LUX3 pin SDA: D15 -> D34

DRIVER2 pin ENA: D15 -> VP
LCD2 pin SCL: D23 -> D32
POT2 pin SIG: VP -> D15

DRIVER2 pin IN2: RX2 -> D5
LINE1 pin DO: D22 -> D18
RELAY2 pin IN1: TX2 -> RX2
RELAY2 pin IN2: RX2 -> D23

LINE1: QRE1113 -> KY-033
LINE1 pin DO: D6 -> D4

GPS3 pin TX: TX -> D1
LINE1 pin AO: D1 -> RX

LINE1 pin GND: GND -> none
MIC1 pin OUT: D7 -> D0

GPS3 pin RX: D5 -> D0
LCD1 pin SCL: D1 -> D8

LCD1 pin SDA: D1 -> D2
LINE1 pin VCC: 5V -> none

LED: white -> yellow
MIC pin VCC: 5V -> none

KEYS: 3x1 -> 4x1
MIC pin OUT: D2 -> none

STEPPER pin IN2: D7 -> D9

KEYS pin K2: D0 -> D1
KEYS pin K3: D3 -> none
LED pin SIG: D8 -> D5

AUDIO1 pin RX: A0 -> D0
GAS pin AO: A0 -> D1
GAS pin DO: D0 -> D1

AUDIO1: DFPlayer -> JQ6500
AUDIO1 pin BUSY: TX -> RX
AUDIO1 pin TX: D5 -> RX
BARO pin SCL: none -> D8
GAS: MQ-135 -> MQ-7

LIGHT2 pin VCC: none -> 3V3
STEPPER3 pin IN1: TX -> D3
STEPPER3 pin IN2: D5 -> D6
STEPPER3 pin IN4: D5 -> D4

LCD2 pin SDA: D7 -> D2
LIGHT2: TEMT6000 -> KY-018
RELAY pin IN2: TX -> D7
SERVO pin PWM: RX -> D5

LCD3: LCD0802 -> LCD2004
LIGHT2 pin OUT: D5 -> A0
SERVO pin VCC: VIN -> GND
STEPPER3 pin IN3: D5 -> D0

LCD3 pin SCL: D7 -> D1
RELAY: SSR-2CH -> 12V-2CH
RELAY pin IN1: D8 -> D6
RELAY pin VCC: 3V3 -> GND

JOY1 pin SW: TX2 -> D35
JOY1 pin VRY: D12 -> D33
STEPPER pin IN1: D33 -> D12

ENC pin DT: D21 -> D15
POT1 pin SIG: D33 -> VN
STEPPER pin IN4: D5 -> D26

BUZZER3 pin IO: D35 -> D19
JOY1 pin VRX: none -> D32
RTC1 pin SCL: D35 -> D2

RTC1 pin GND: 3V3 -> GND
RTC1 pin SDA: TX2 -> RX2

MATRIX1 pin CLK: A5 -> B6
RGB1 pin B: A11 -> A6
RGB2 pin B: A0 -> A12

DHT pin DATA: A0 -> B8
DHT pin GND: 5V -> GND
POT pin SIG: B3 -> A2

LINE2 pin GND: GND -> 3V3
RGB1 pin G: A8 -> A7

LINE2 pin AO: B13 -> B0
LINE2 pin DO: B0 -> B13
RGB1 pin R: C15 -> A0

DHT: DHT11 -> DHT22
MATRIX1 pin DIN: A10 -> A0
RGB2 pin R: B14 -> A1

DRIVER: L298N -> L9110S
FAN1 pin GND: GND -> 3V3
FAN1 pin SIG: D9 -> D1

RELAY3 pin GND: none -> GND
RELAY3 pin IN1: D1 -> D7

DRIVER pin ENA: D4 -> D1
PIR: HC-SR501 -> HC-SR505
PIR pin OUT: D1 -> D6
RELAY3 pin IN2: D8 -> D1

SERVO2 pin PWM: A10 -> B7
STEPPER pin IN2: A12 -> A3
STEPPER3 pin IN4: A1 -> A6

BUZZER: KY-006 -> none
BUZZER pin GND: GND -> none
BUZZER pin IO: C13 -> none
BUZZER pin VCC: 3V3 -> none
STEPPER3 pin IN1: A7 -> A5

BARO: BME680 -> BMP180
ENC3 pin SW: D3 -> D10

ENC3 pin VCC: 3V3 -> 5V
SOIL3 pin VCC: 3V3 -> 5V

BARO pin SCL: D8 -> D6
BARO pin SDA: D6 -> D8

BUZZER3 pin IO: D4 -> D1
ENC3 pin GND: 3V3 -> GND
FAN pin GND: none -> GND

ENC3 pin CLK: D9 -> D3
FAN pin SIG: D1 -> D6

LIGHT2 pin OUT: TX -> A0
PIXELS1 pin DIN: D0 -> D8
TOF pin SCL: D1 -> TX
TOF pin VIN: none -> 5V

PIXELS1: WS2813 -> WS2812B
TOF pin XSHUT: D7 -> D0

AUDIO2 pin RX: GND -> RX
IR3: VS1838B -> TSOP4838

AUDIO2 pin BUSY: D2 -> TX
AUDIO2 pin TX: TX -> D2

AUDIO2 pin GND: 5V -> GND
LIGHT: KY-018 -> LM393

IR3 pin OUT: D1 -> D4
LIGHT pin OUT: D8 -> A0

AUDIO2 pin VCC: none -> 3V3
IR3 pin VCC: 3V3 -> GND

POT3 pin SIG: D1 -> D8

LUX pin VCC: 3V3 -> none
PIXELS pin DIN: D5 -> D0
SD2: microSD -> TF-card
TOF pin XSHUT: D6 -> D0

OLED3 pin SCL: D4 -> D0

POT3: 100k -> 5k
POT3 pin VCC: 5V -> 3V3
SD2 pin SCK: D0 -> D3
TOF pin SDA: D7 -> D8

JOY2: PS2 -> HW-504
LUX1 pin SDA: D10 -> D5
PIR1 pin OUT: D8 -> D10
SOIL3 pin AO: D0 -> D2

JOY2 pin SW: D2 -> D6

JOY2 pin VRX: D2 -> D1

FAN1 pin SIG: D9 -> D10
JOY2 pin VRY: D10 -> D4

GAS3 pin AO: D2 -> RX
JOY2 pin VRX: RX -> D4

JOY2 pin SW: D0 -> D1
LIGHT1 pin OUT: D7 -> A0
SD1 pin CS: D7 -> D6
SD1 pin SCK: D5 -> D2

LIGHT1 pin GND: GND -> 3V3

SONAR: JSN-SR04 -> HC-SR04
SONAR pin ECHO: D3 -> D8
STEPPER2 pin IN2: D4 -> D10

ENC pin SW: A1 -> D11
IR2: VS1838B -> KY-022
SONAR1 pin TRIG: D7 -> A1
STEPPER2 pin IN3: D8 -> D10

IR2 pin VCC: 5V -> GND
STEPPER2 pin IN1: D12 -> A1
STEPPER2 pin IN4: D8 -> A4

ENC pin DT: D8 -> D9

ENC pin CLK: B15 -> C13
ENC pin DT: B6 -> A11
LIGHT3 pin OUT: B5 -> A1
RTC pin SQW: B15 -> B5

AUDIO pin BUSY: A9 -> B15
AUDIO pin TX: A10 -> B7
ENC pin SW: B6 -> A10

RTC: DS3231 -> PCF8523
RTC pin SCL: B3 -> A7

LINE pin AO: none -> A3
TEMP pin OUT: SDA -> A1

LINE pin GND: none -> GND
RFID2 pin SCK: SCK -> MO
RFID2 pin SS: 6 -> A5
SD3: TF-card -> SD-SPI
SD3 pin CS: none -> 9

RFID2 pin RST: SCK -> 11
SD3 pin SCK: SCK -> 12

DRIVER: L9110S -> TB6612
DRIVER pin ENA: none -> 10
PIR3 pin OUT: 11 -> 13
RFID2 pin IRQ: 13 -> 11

• [Exercise requirements] The answer must be every line from the records above that contains the word "KEYS", copied out.

• [Expected answer]
KEYS: 3x1 -> 4x1
KEYS pin K2: D0 -> D1
KEYS pin K3: D3 -> none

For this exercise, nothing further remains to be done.